### Data extracted from a collection:
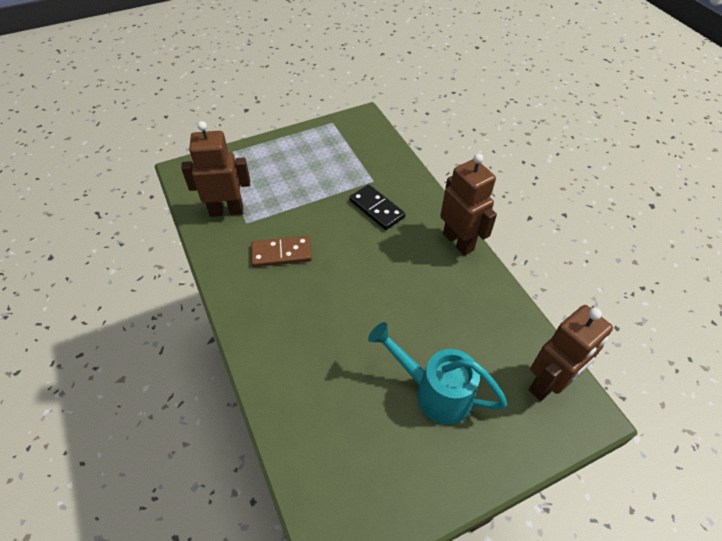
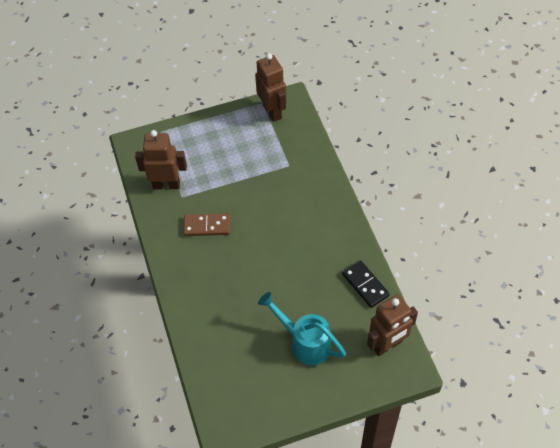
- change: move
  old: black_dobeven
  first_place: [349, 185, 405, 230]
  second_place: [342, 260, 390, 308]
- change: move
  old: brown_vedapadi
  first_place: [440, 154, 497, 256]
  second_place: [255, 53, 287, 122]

### TASK GOAL:
Reproduce each line above precisely, with no pictures.

### SOLUTION FOR THIS EXERCISE:
- change: move
  old: black_dobeven
  first_place: [349, 185, 405, 230]
  second_place: [342, 260, 390, 308]
- change: move
  old: brown_vedapadi
  first_place: [440, 154, 497, 256]
  second_place: [255, 53, 287, 122]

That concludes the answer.